**ABOUT THIS EXERCISE**
The first line of the entries and each line after it, through the one that contains "de poche (rouge)", are to be duplicated exactly; no picture belongs in the copy.

Coordinate-based change listings

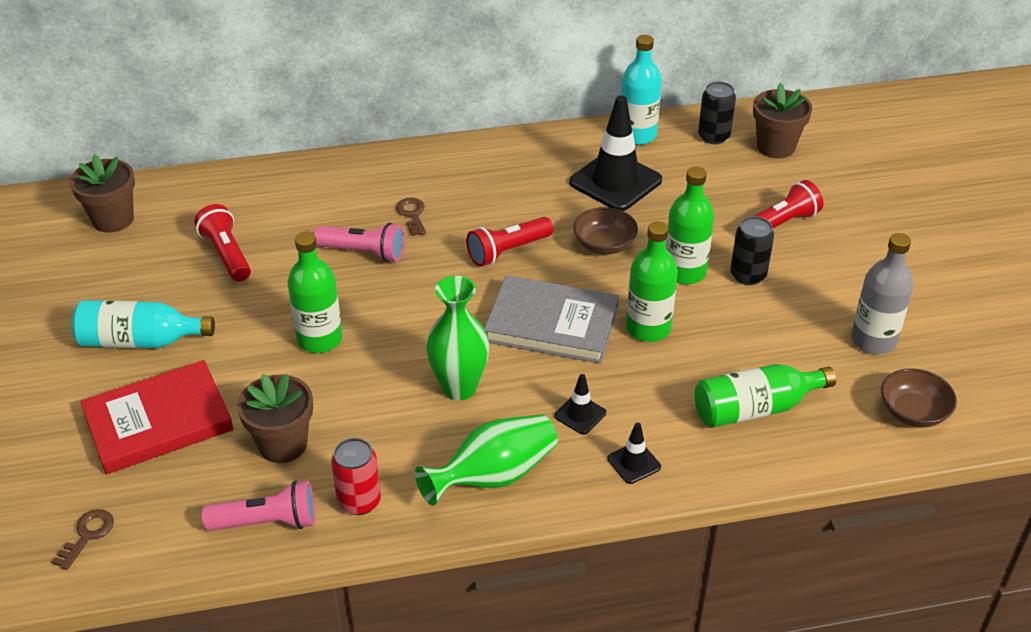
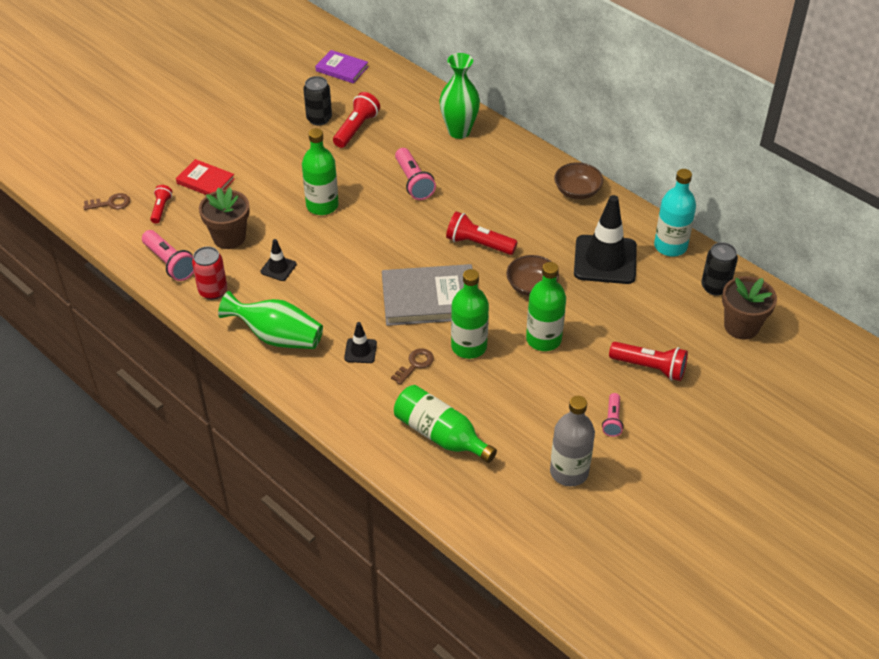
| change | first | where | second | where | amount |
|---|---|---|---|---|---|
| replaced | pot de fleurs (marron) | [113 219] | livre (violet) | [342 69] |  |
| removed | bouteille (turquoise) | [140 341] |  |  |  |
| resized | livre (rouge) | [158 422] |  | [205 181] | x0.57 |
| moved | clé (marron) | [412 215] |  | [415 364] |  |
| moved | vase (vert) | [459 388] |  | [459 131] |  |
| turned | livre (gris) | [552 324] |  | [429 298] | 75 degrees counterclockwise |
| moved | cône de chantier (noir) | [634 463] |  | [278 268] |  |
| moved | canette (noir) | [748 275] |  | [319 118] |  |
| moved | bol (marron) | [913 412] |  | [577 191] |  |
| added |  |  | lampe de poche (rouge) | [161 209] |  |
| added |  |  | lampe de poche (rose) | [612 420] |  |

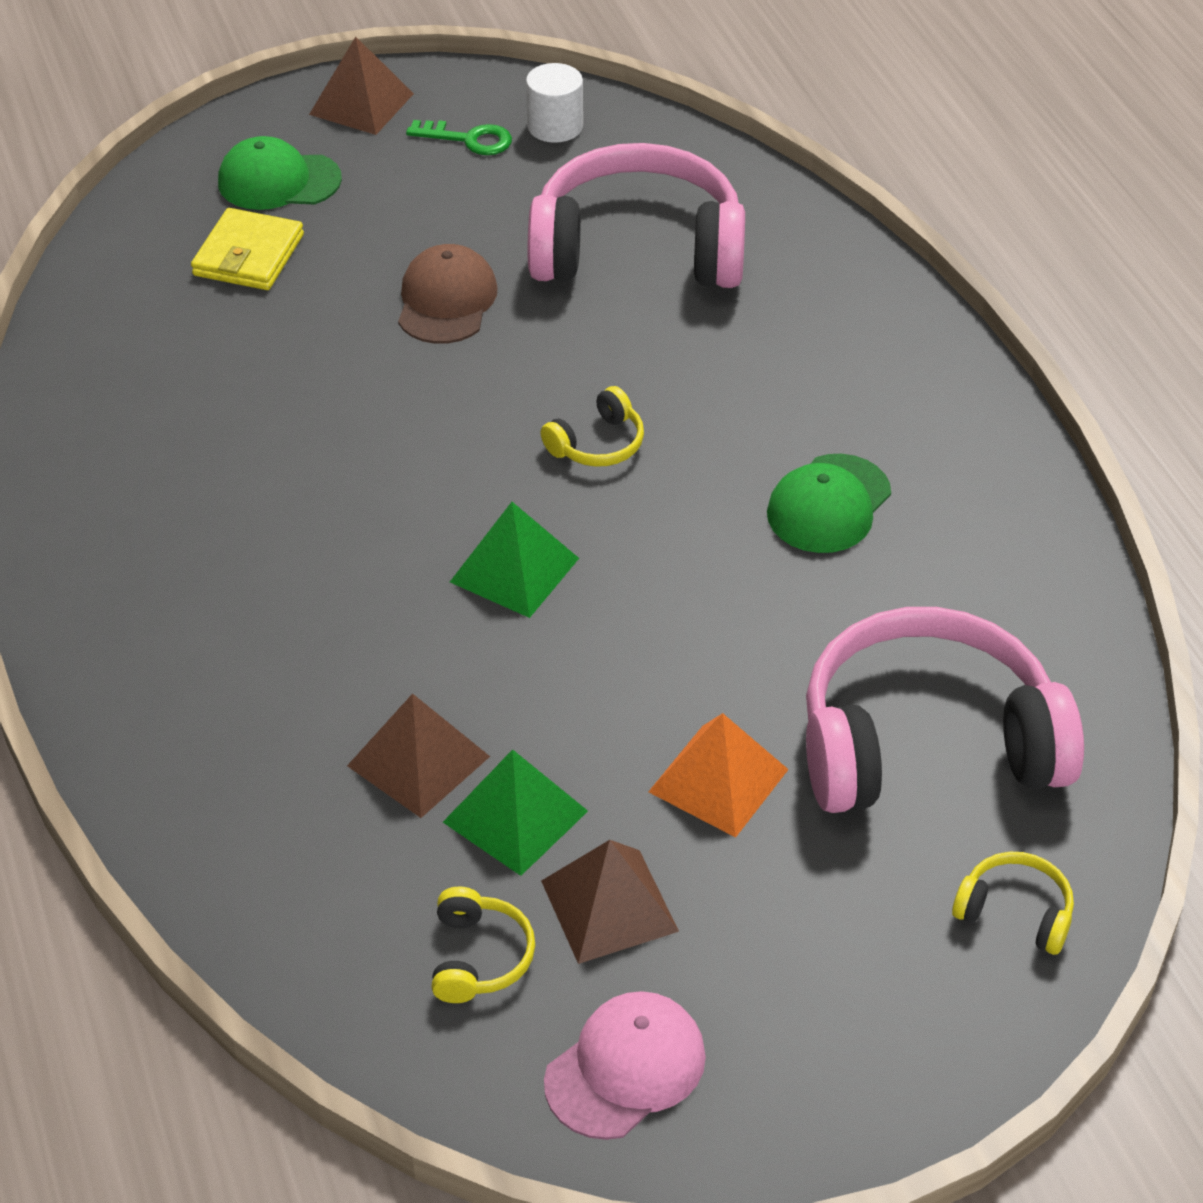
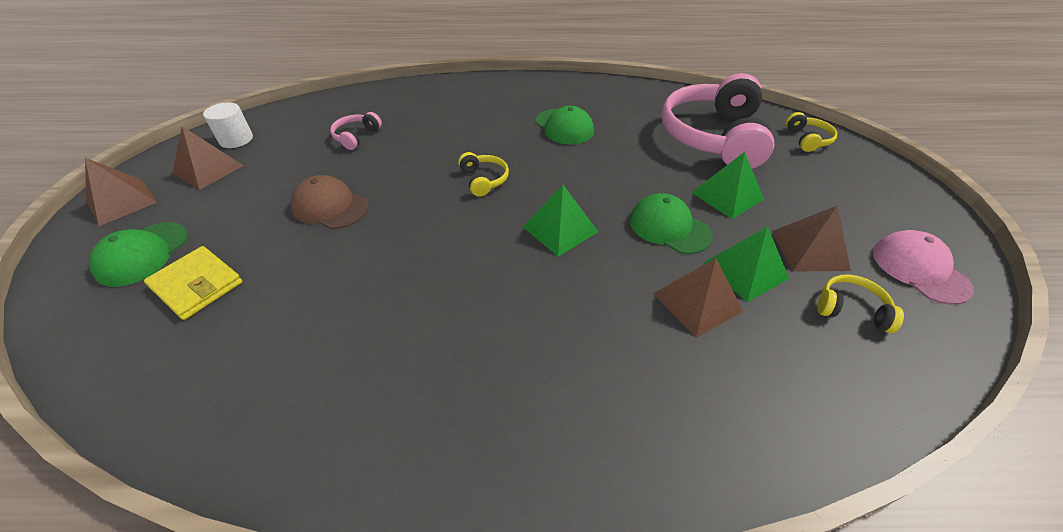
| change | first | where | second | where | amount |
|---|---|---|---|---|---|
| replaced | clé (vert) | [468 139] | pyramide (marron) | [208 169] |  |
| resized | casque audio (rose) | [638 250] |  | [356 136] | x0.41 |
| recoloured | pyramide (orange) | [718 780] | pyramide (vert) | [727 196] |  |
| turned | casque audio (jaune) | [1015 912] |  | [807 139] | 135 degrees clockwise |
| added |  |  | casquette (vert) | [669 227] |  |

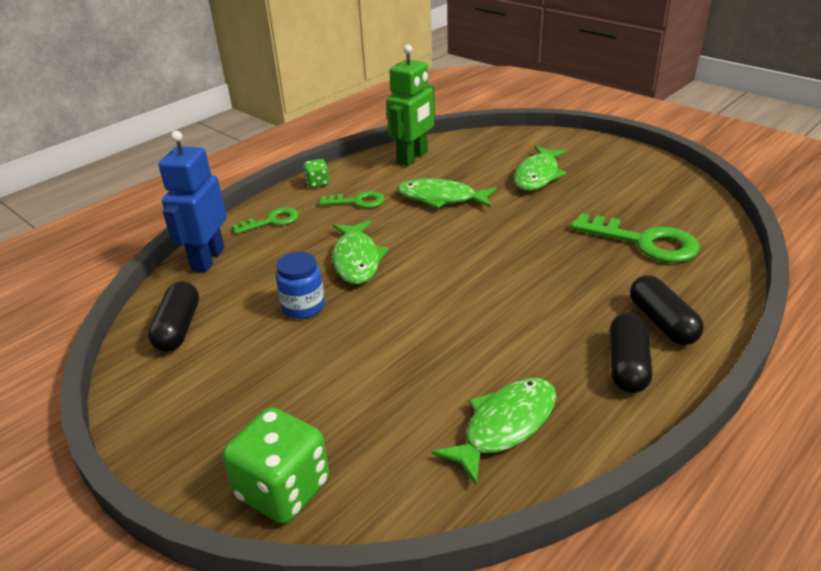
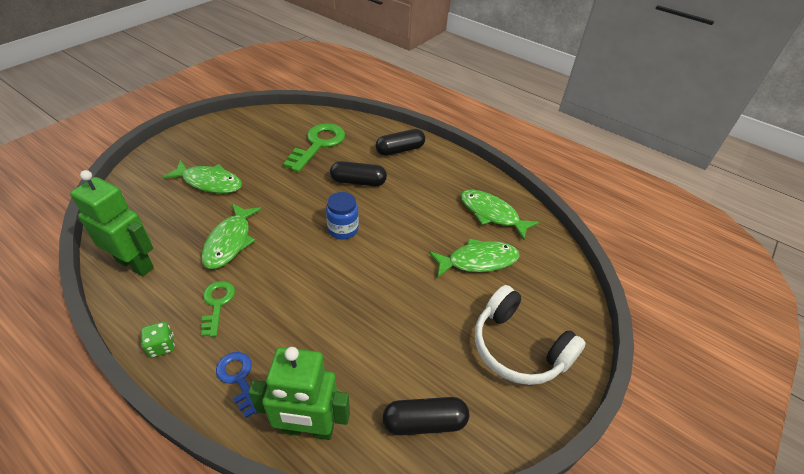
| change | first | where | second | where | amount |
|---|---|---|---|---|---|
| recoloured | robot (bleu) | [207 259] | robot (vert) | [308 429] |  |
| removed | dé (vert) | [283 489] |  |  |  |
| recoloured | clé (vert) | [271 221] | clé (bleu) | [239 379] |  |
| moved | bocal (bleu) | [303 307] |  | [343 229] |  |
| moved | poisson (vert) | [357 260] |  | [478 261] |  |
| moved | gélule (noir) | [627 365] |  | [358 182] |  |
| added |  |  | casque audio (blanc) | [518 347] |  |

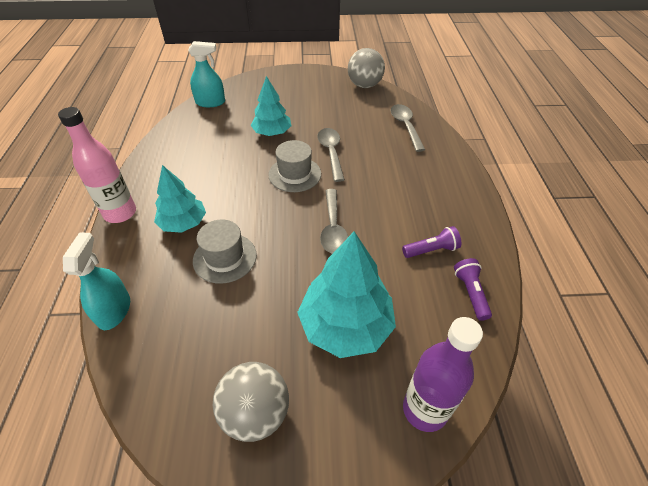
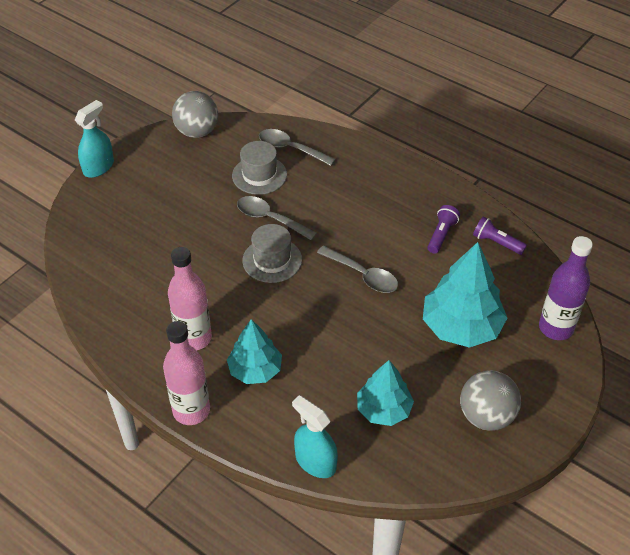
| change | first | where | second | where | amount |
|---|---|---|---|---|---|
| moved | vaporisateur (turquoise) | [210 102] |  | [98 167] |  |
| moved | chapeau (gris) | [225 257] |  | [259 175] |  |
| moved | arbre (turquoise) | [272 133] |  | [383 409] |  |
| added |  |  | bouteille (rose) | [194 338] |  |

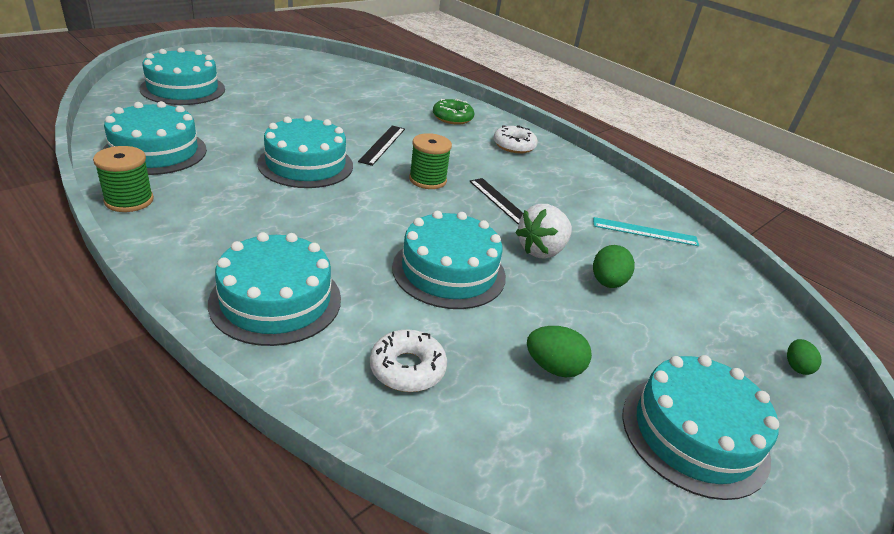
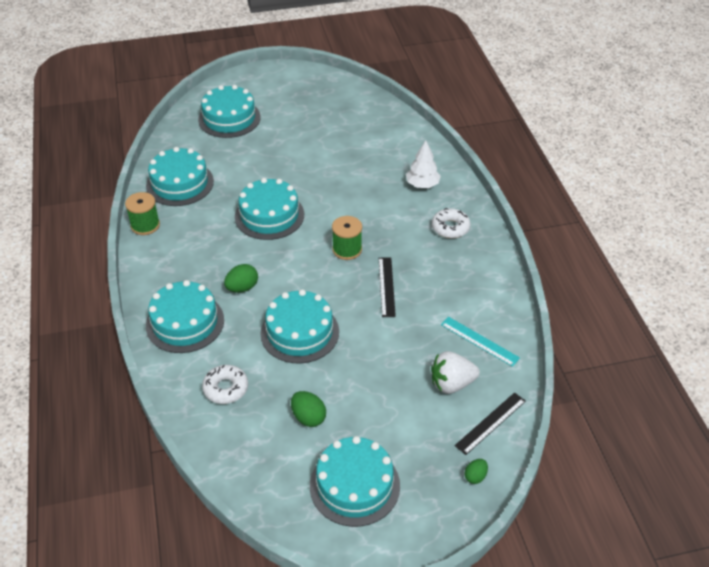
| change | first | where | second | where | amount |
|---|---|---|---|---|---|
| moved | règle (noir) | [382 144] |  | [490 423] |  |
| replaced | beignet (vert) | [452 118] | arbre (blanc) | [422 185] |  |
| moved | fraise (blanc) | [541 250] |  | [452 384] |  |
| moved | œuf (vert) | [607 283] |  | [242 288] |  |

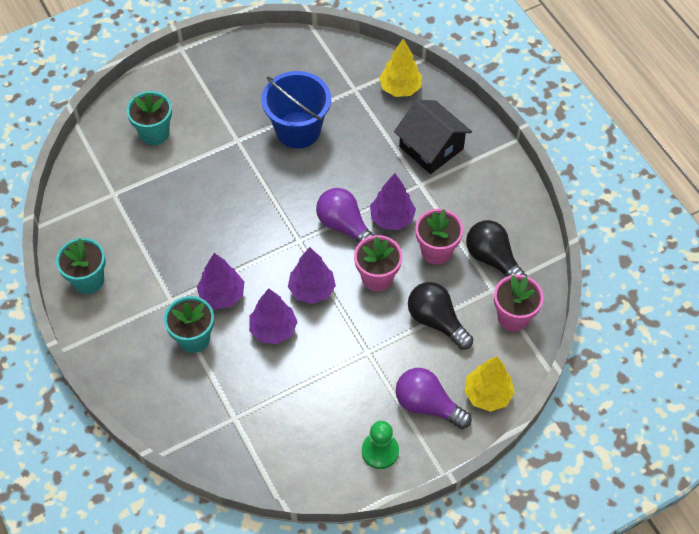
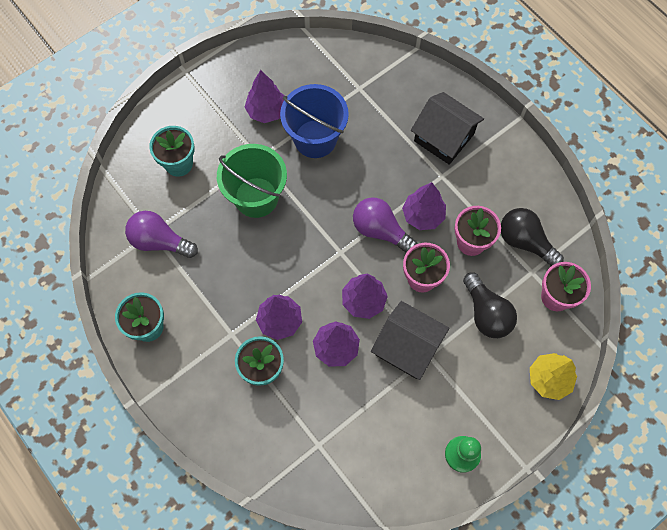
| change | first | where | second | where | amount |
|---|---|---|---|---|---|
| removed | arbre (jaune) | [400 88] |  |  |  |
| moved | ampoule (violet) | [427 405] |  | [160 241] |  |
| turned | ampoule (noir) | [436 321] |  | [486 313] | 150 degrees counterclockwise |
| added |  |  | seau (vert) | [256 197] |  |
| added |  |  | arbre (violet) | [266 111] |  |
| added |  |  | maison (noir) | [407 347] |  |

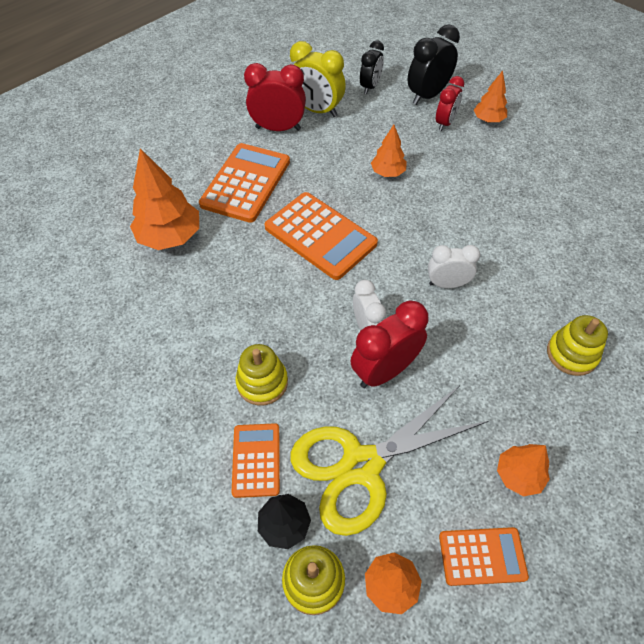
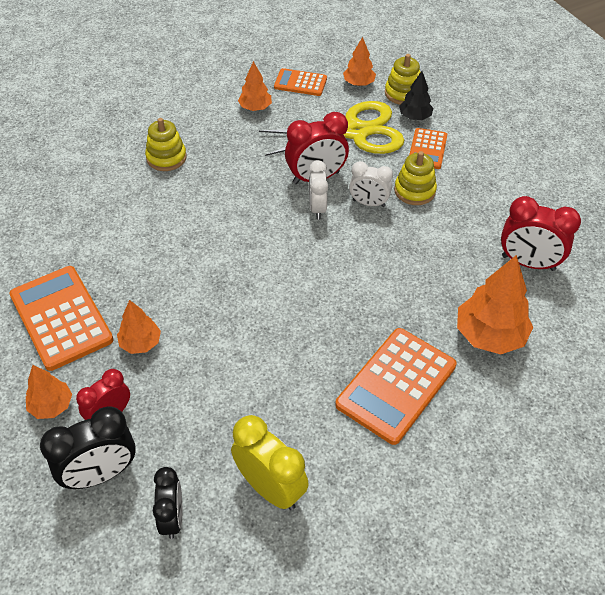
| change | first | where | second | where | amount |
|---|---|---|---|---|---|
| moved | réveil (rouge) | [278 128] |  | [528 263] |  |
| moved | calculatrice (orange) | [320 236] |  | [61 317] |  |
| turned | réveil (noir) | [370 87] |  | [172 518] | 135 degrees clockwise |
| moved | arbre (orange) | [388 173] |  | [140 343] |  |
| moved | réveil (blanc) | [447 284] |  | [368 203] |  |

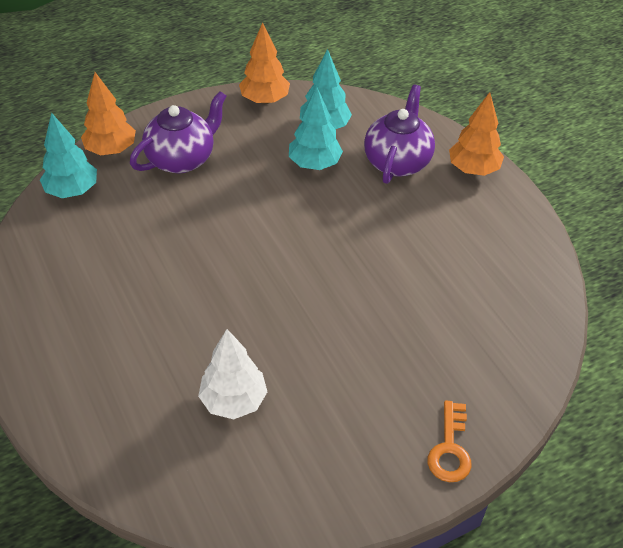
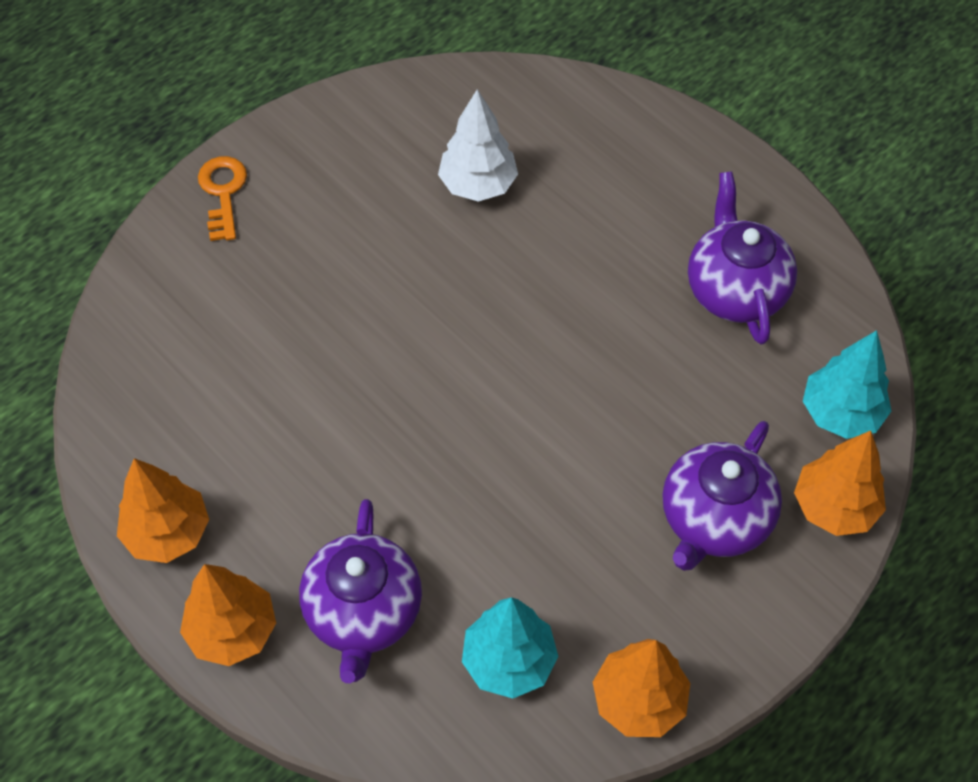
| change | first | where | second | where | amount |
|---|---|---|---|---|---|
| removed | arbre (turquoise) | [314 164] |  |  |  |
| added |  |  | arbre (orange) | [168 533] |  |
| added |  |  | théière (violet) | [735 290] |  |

**RESPONSE TO THE TASK**
| change | first | where | second | where | amount |
|---|---|---|---|---|---|
| replaced | pot de fleurs (marron) | [113 219] | livre (violet) | [342 69] |  |
| removed | bouteille (turquoise) | [140 341] |  |  |  |
| resized | livre (rouge) | [158 422] |  | [205 181] | x0.57 |
| moved | clé (marron) | [412 215] |  | [415 364] |  |
| moved | vase (vert) | [459 388] |  | [459 131] |  |
| turned | livre (gris) | [552 324] |  | [429 298] | 75 degrees counterclockwise |
| moved | cône de chantier (noir) | [634 463] |  | [278 268] |  |
| moved | canette (noir) | [748 275] |  | [319 118] |  |
| moved | bol (marron) | [913 412] |  | [577 191] |  |
| added |  |  | lampe de poche (rouge) | [161 209] |  |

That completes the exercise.